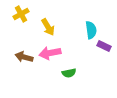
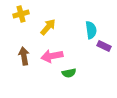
yellow cross: rotated 14 degrees clockwise
yellow arrow: rotated 108 degrees counterclockwise
pink arrow: moved 2 px right, 3 px down
brown arrow: moved 1 px up; rotated 66 degrees clockwise
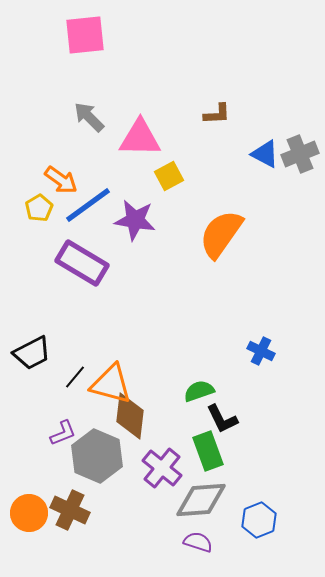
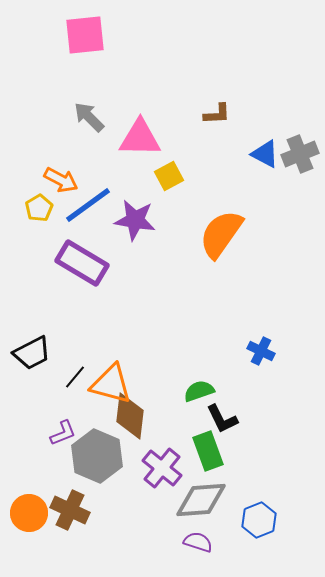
orange arrow: rotated 8 degrees counterclockwise
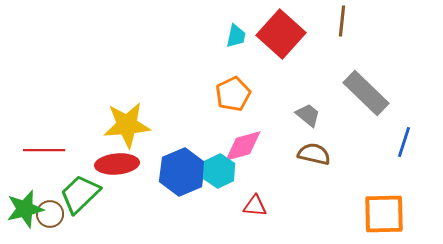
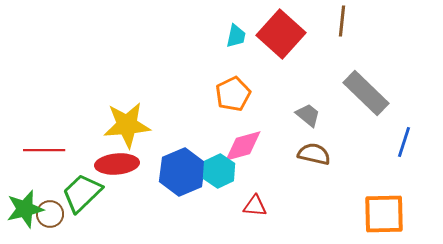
green trapezoid: moved 2 px right, 1 px up
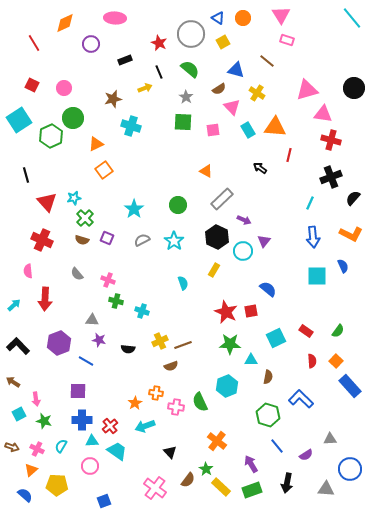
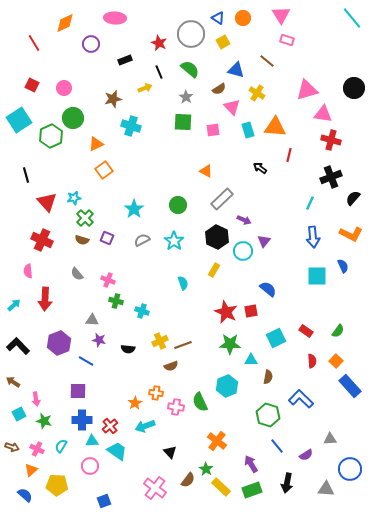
cyan rectangle at (248, 130): rotated 14 degrees clockwise
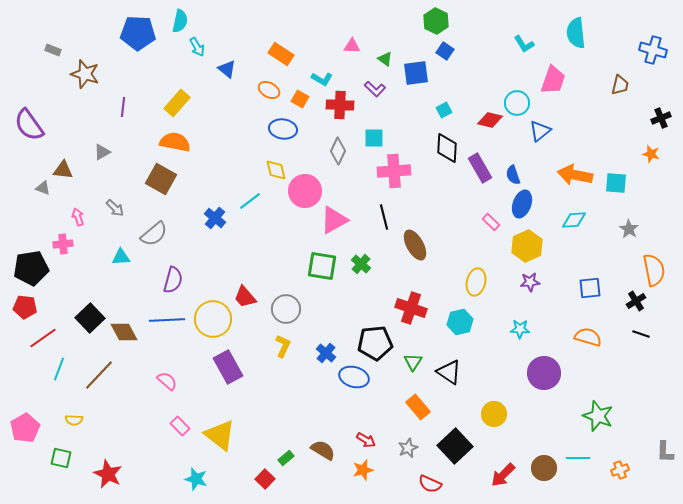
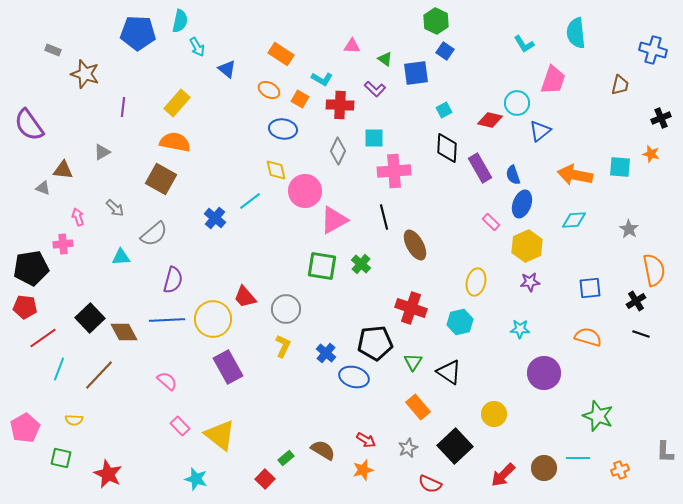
cyan square at (616, 183): moved 4 px right, 16 px up
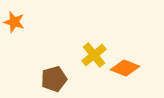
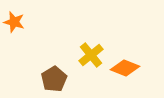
yellow cross: moved 3 px left
brown pentagon: rotated 15 degrees counterclockwise
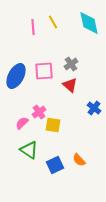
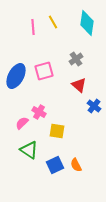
cyan diamond: moved 2 px left; rotated 20 degrees clockwise
gray cross: moved 5 px right, 5 px up
pink square: rotated 12 degrees counterclockwise
red triangle: moved 9 px right
blue cross: moved 2 px up
pink cross: rotated 24 degrees counterclockwise
yellow square: moved 4 px right, 6 px down
orange semicircle: moved 3 px left, 5 px down; rotated 16 degrees clockwise
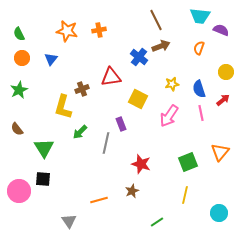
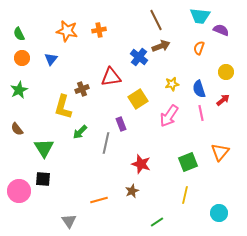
yellow square: rotated 30 degrees clockwise
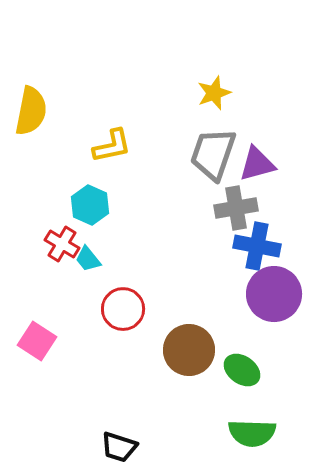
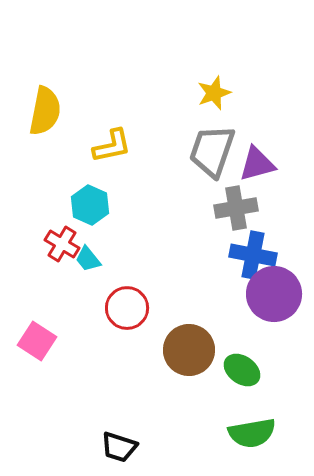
yellow semicircle: moved 14 px right
gray trapezoid: moved 1 px left, 3 px up
blue cross: moved 4 px left, 9 px down
red circle: moved 4 px right, 1 px up
green semicircle: rotated 12 degrees counterclockwise
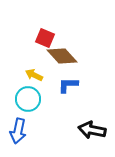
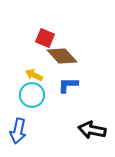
cyan circle: moved 4 px right, 4 px up
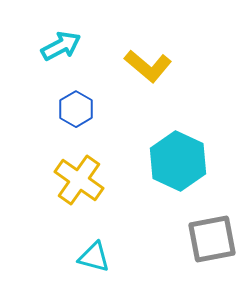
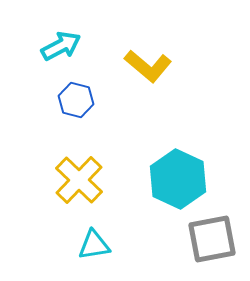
blue hexagon: moved 9 px up; rotated 16 degrees counterclockwise
cyan hexagon: moved 18 px down
yellow cross: rotated 9 degrees clockwise
cyan triangle: moved 12 px up; rotated 24 degrees counterclockwise
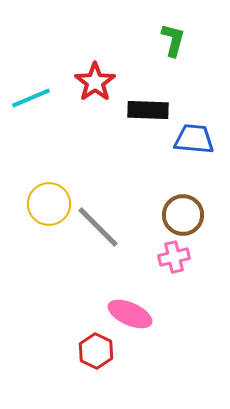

EXERCISE DIRECTIONS ▸ With all pictures omitted, repeat every record above word for word.

YOUR SOLUTION ▸
yellow cross: rotated 14 degrees clockwise
yellow arrow: rotated 108 degrees counterclockwise
pink arrow: moved 2 px right, 3 px down
brown arrow: moved 1 px up; rotated 66 degrees clockwise
orange arrow: rotated 8 degrees counterclockwise
green trapezoid: moved 2 px right, 1 px up
cyan rectangle at (248, 130): rotated 14 degrees clockwise
cyan square at (616, 183): moved 4 px right, 16 px up
yellow cross: moved 3 px left
brown pentagon: rotated 15 degrees counterclockwise
cyan diamond: moved 2 px left; rotated 20 degrees clockwise
gray cross: moved 5 px right, 5 px up
pink square: rotated 12 degrees counterclockwise
red triangle: moved 9 px right
blue cross: moved 2 px up
pink cross: rotated 24 degrees counterclockwise
yellow square: moved 4 px right, 6 px down
orange semicircle: moved 3 px left, 5 px down; rotated 16 degrees clockwise
yellow square: rotated 30 degrees clockwise
yellow semicircle: moved 14 px right
gray trapezoid: moved 1 px left, 3 px up
blue cross: moved 4 px left, 9 px down
red circle: moved 4 px right, 1 px up
green semicircle: rotated 12 degrees counterclockwise
cyan circle: moved 4 px right, 4 px up
blue hexagon: moved 9 px up; rotated 16 degrees counterclockwise
cyan hexagon: moved 18 px down
yellow cross: rotated 9 degrees clockwise
cyan triangle: moved 12 px up; rotated 24 degrees counterclockwise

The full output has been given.